Work out how many lines in the records below include the string "image", and reply with that number alone.

Before-and-after object listings:
········

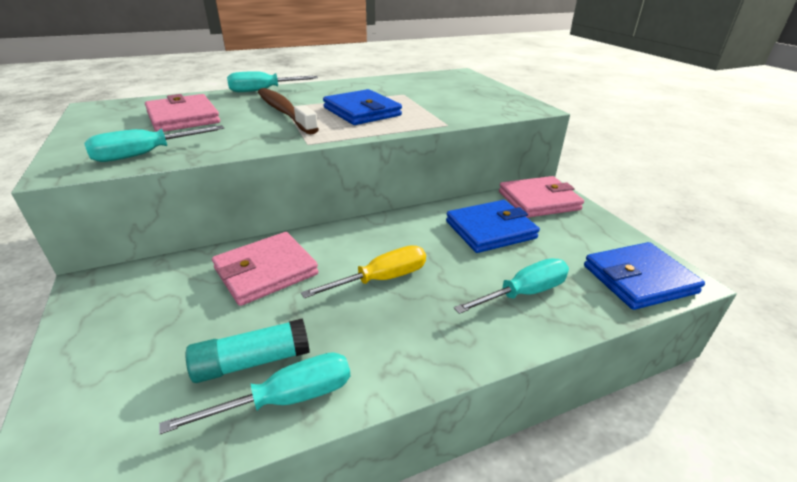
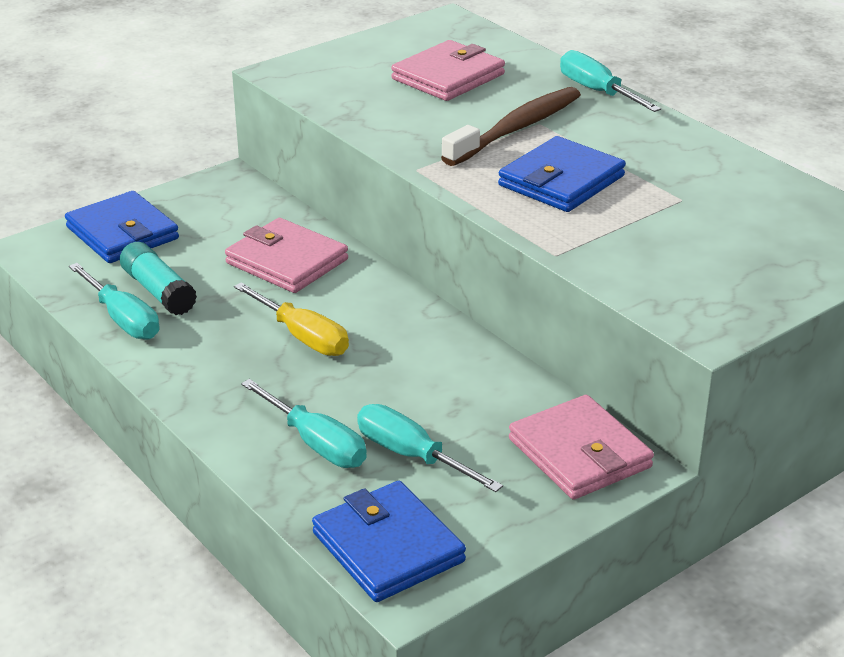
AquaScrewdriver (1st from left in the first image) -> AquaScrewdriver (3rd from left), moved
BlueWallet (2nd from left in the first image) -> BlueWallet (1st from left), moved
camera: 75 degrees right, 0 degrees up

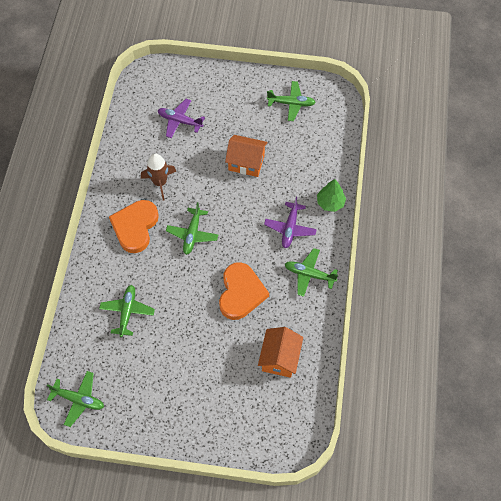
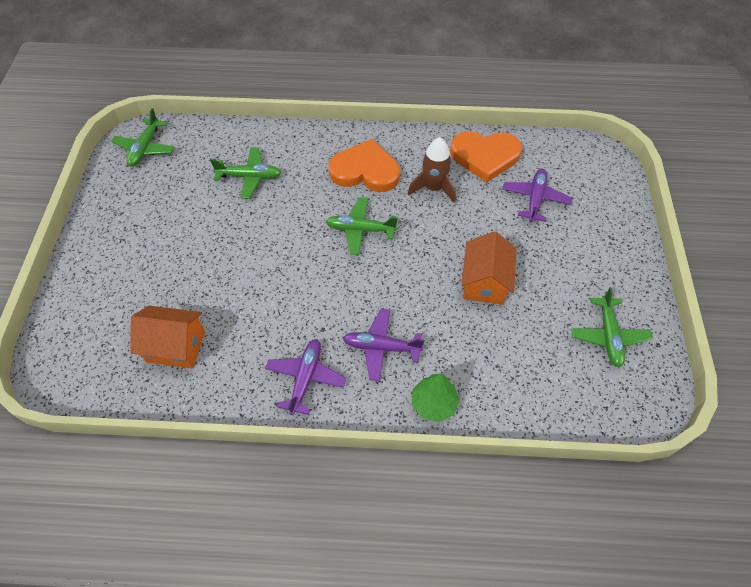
OrangeColouredHeartShape (2nd from left), moved
EmeraldAeroplane (5th from left) -> VioletAeroplane (1st from left)
camera: 85 degrees right, 5 degrees down

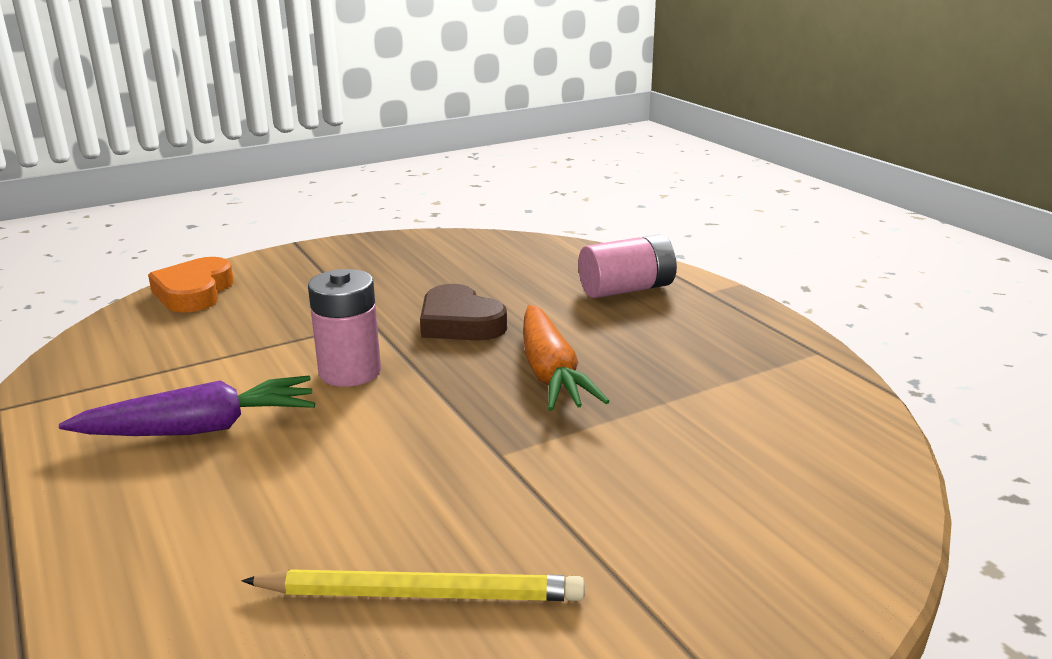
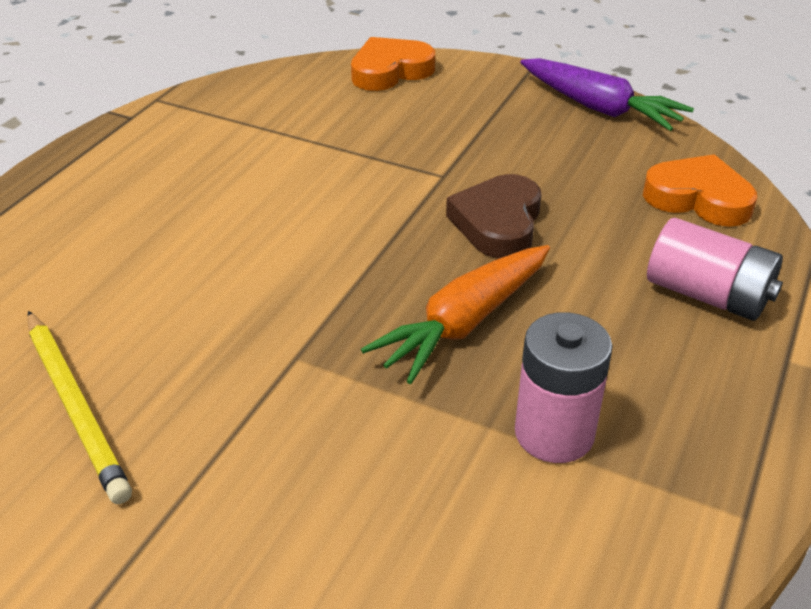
none -> OrangeColouredHeartShape (2nd from left)
VioletToyCarrot, moved
RosePinkPowerCell (1st from left), moved
camera: 55 degrees right, 15 degrees up

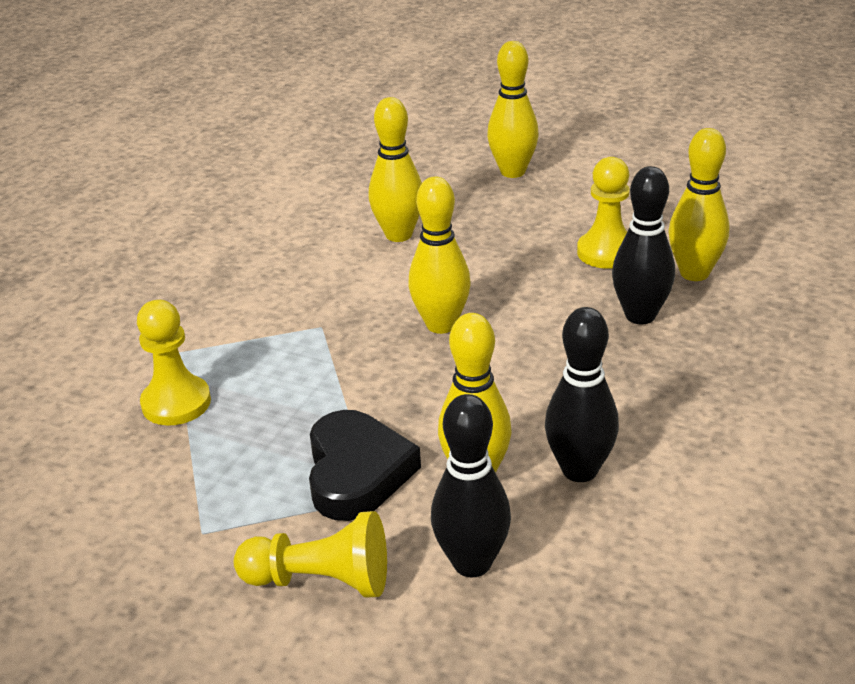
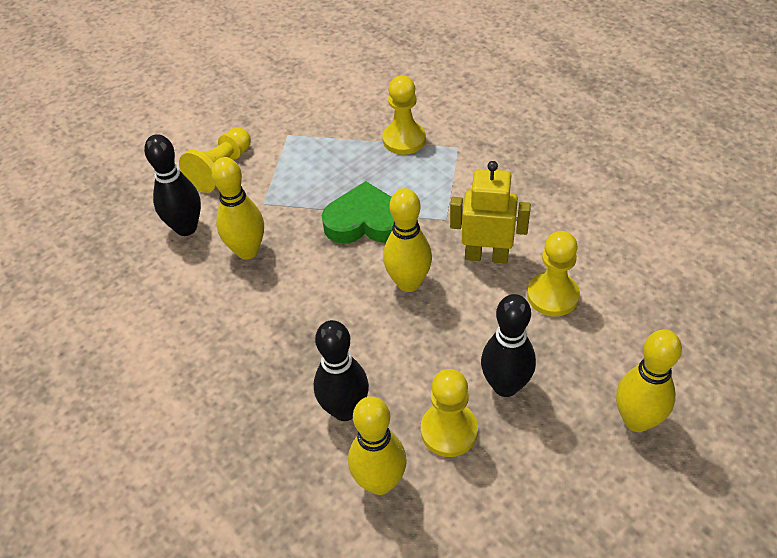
BlackHeartShape -> none
none -> EmeraldHeartShape
none -> YellowToyRobot
BlackBowlingPin (2nd from left in the first image) -> BlackBowlingPin (3rd from left), moved
YellowBowlingPin (1st from left) -> YellowChessPawn (4th from left)
camera: 115 degrees right, 15 degrees up

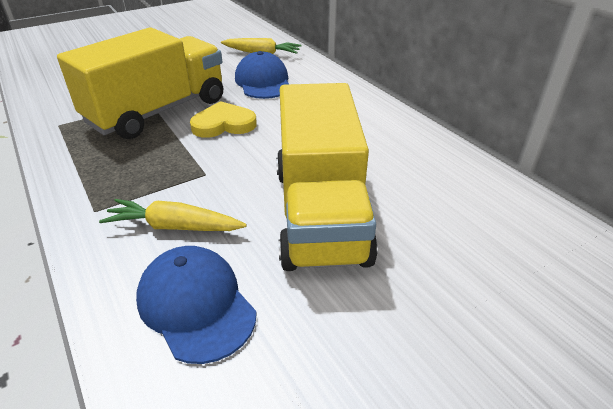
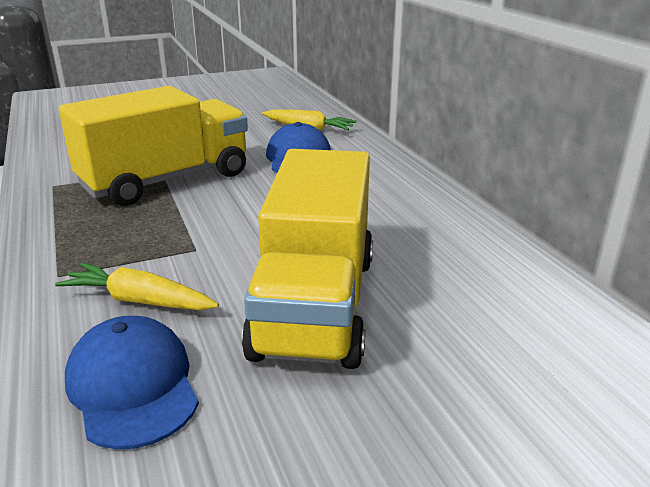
YellowHeartShape -> none
camera: 10 degrees right, 10 degrees down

········

- ANSWER TO THE PROBLEM: 3